About this task
Report each line of the data that includes the word "pink".

(Data shown begins)

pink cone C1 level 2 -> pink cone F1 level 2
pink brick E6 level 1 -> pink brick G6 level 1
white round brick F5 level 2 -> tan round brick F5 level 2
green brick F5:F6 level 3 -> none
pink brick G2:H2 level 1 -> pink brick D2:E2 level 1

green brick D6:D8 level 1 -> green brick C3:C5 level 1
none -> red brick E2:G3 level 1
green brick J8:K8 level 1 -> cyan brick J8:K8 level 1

(Data shown ends)
(Data shown begins)

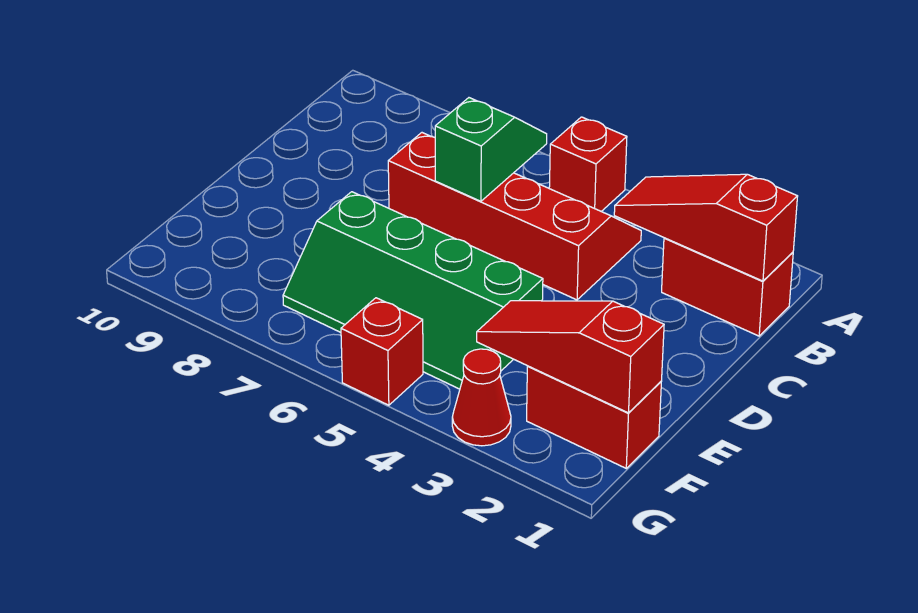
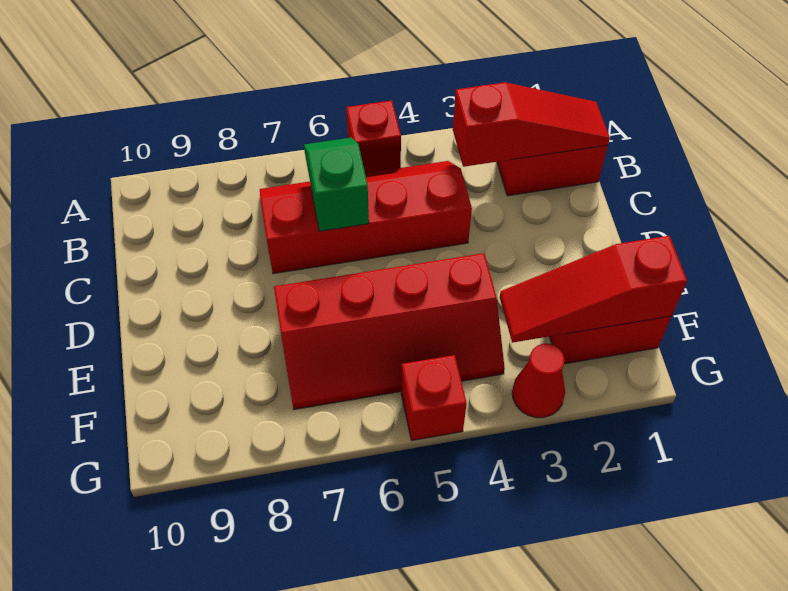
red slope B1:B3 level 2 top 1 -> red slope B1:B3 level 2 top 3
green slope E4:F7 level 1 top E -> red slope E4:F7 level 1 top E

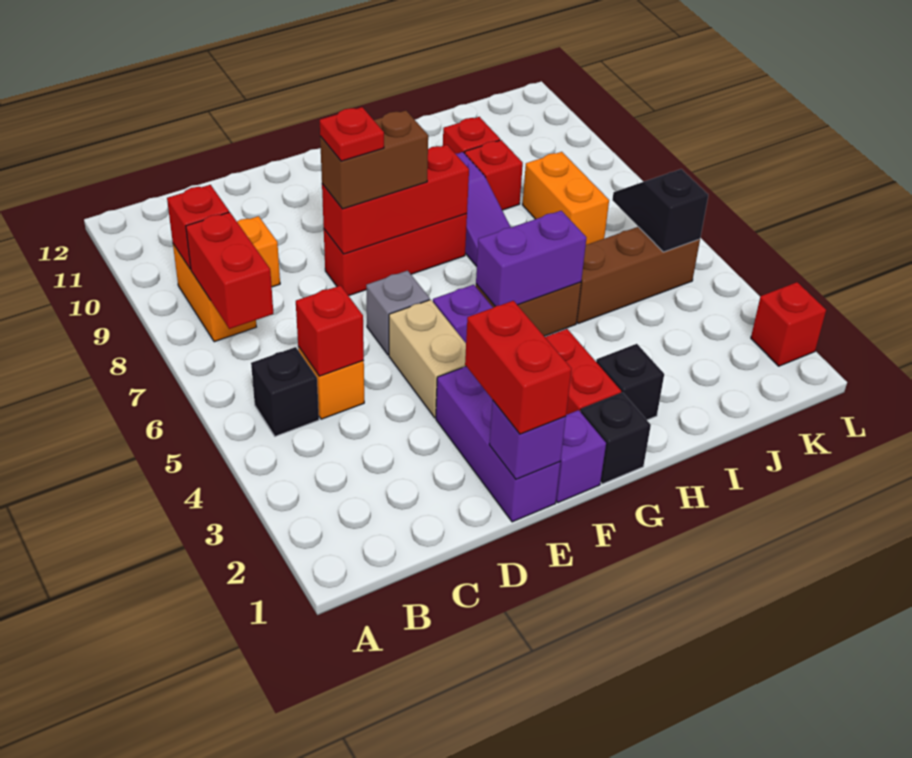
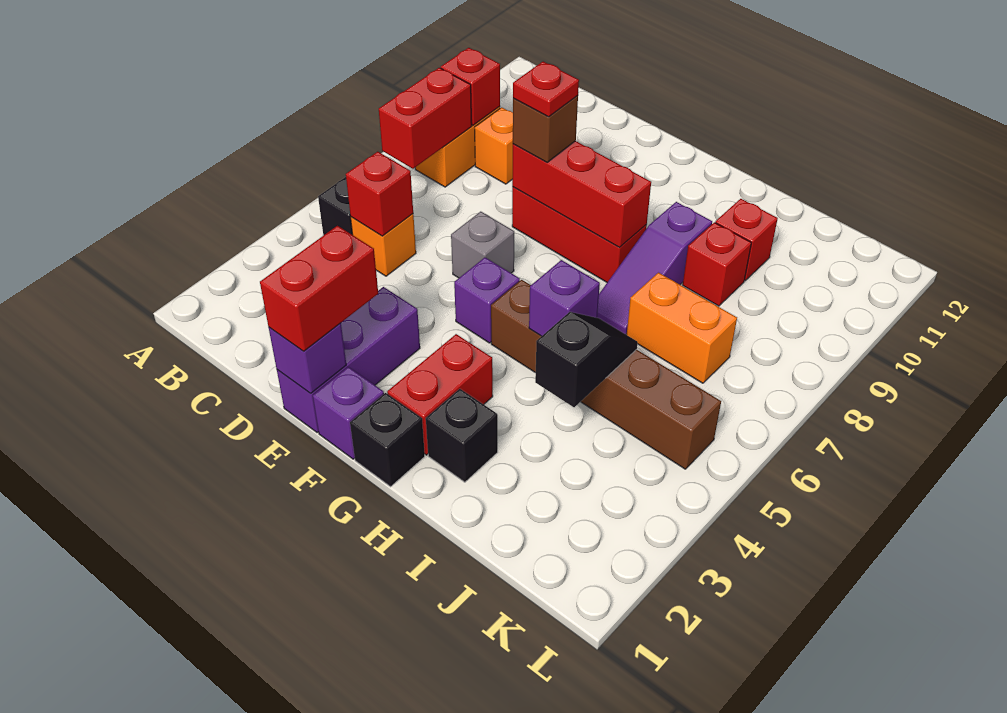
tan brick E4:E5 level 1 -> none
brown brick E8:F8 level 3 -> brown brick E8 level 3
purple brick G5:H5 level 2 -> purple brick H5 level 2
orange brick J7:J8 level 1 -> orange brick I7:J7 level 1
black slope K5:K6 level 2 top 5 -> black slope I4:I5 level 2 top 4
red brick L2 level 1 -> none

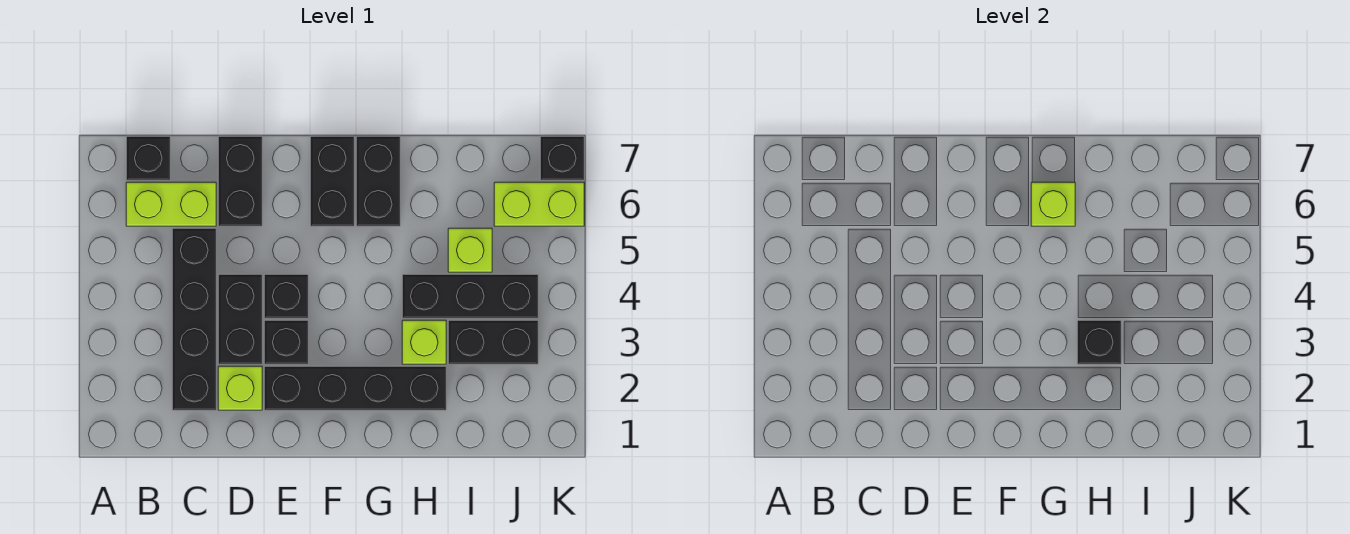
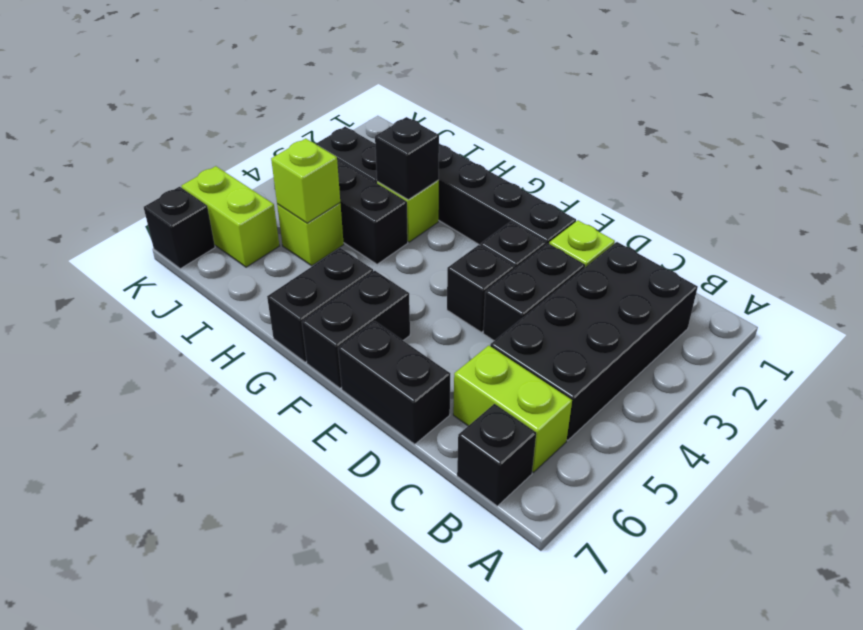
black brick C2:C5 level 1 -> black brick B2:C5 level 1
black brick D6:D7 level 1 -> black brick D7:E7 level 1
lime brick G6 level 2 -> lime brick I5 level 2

(Data shown ends)
(Data shown begins)

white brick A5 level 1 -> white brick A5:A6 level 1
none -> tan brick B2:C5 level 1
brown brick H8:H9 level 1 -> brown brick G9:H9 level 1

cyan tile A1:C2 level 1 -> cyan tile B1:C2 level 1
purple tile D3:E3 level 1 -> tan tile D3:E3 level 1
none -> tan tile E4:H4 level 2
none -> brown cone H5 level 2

(Data shown ends)

Result of the exercise
pink cone C1 level 2 -> pink cone F1 level 2
pink brick E6 level 1 -> pink brick G6 level 1
pink brick G2:H2 level 1 -> pink brick D2:E2 level 1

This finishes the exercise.